Assigned task: Down to the last line, set down the material below exactly; skip the pictures.

Dataset entries:
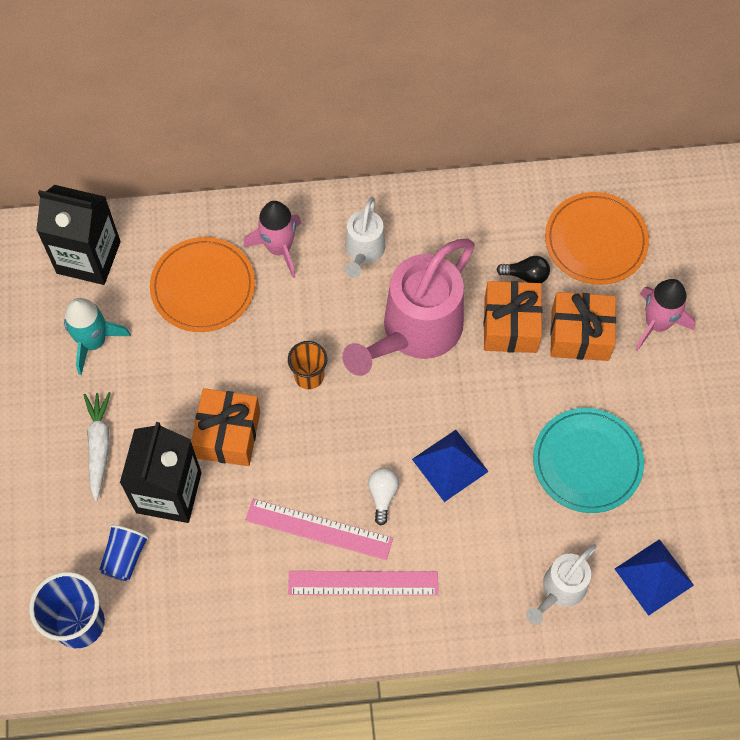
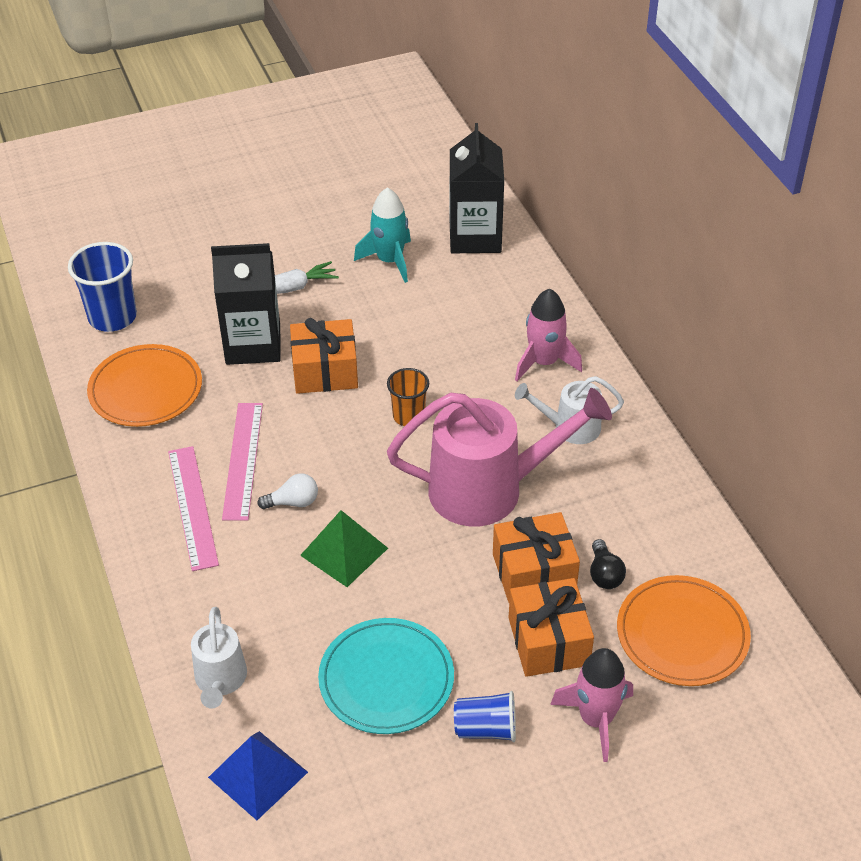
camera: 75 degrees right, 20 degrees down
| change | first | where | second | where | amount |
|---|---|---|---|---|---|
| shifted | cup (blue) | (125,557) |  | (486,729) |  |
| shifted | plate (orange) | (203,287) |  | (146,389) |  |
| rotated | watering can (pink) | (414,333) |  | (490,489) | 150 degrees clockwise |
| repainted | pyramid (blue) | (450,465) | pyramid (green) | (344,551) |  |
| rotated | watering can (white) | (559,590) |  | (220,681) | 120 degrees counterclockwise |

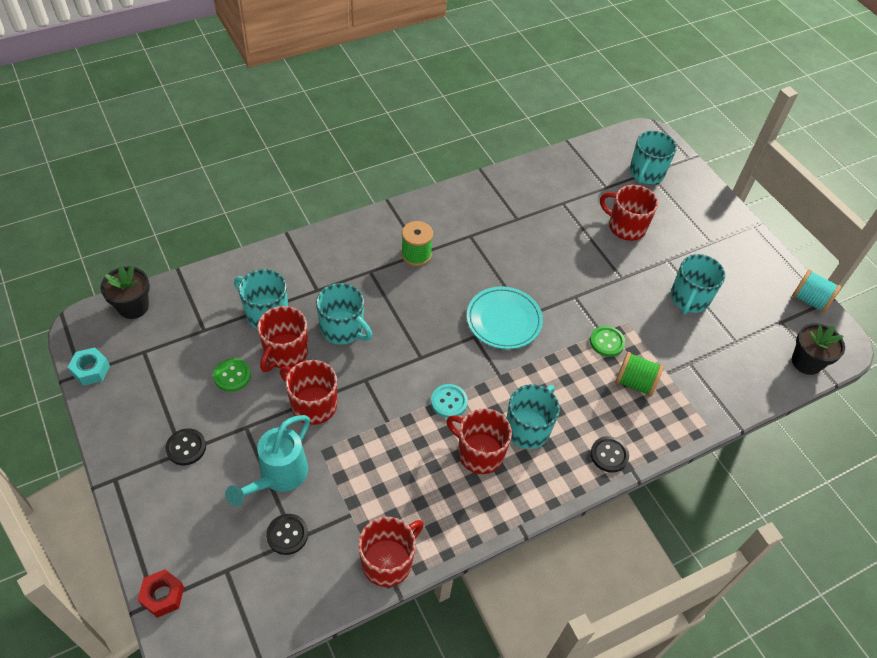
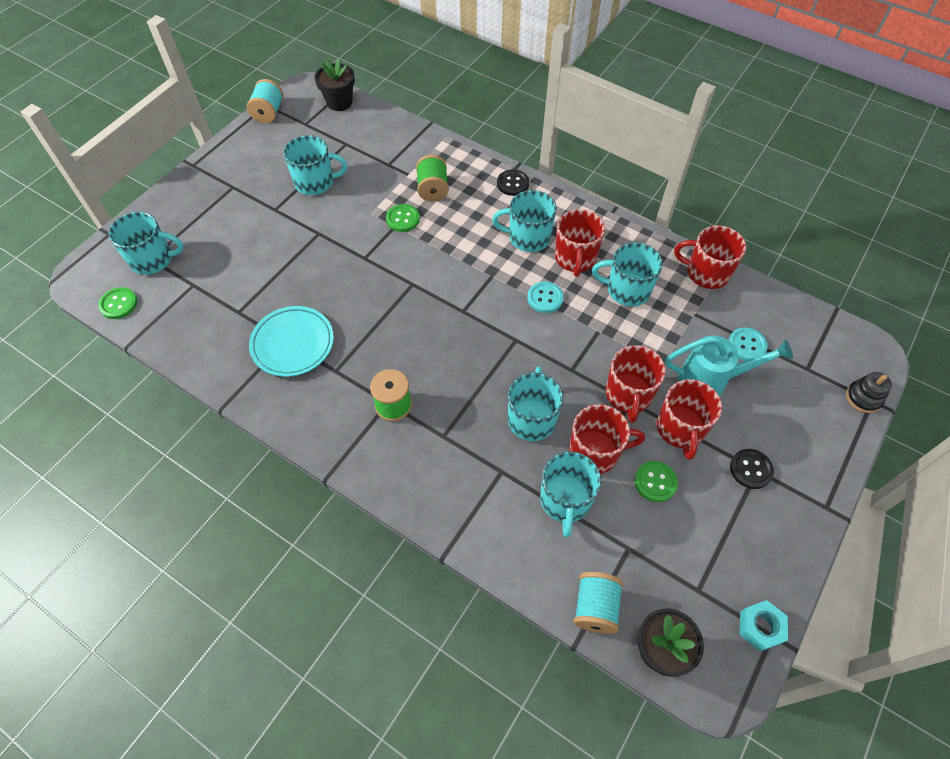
camera: 115 degrees left, 5 degrees up
| change | first | where | second | where | amount |
|---|---|---|---|---|---|
| swapped | nut (red) | (163,596) | stacking toy (black) | (863,398) |  |
| repainted | button (black) | (287,535) | button (turquoise) | (747,345) |  |
| shifted | plate (turquoise) | (504,320) |  | (293,344) |  |
| shifted | mug (red) | (626,227) |  | (680,429) |  |
| new |  |  | button (green) | (118,304) |  |
| new |  |  | spool (turquoise) | (595,607) |  |
| new |  |  | mug (turquoise) | (627,290) |  |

Solved exercise:
camera: 75 degrees right, 20 degrees down
| change | first | where | second | where | amount |
|---|---|---|---|---|---|
| shifted | cup (blue) | (125,557) |  | (486,729) |  |
| shifted | plate (orange) | (203,287) |  | (146,389) |  |
| rotated | watering can (pink) | (414,333) |  | (490,489) | 150 degrees clockwise |
| repainted | pyramid (blue) | (450,465) | pyramid (green) | (344,551) |  |
| rotated | watering can (white) | (559,590) |  | (220,681) | 120 degrees counterclockwise |

camera: 115 degrees left, 5 degrees up
| change | first | where | second | where | amount |
|---|---|---|---|---|---|
| swapped | nut (red) | (163,596) | stacking toy (black) | (863,398) |  |
| repainted | button (black) | (287,535) | button (turquoise) | (747,345) |  |
| shifted | plate (turquoise) | (504,320) |  | (293,344) |  |
| shifted | mug (red) | (626,227) |  | (680,429) |  |
| new |  |  | button (green) | (118,304) |  |
| new |  |  | spool (turquoise) | (595,607) |  |
| new |  |  | mug (turquoise) | (627,290) |  |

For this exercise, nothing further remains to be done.